# [ABOUT THIS TASK]
Check every line of the data for the string "tree" and copy the ones that have it.

# [DATA]
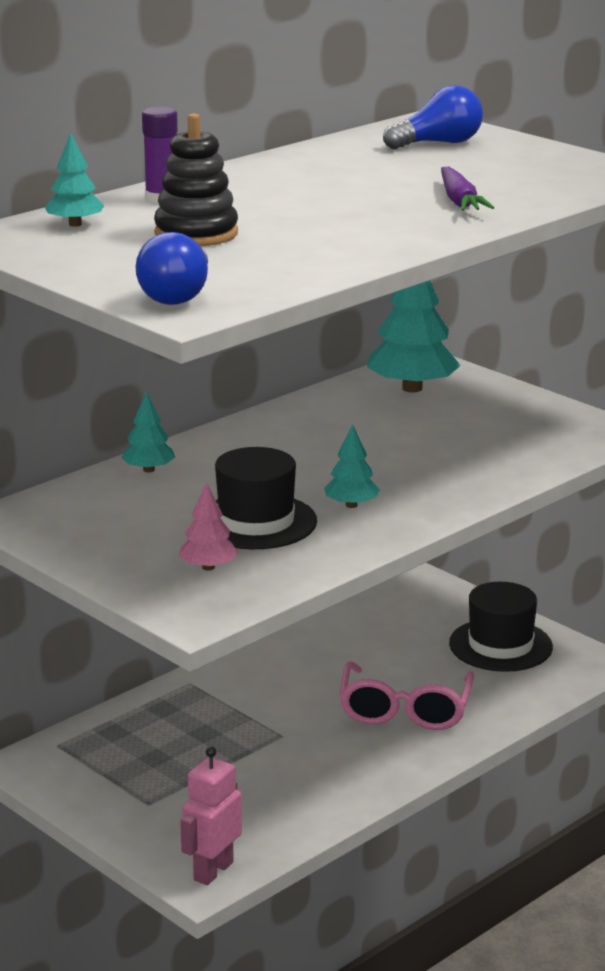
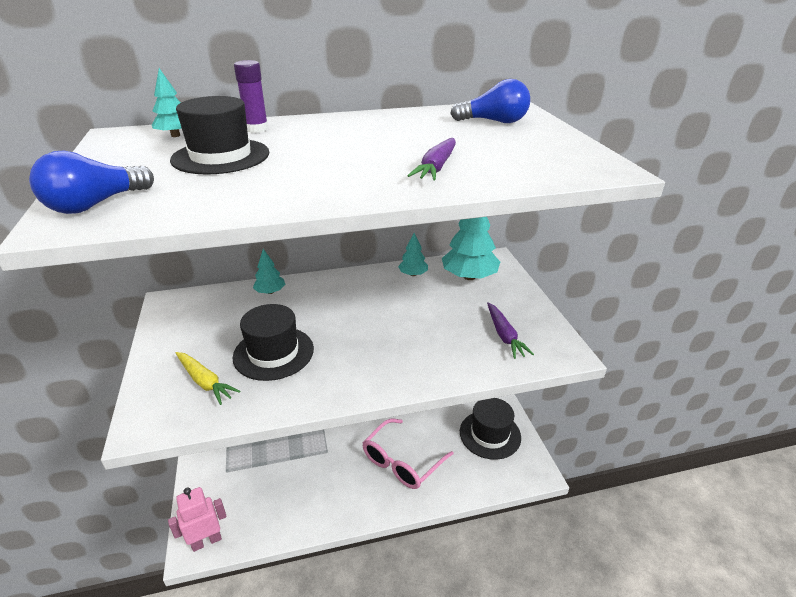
camera: 30 degrees right, 10 degrees up
(196, 234) = (221, 156): black stacking toy -> black hat
(208, 567) = (205, 382): pink tree -> yellow carrot
(351, 505) = (339, 359): turquoise tree -> turquoise tree (413, 274)
(526, 434) = (504, 335): none -> purple carrot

# [TASK RESPONSE]
(208, 567) = (205, 382): pink tree -> yellow carrot
(351, 505) = (339, 359): turquoise tree -> turquoise tree (413, 274)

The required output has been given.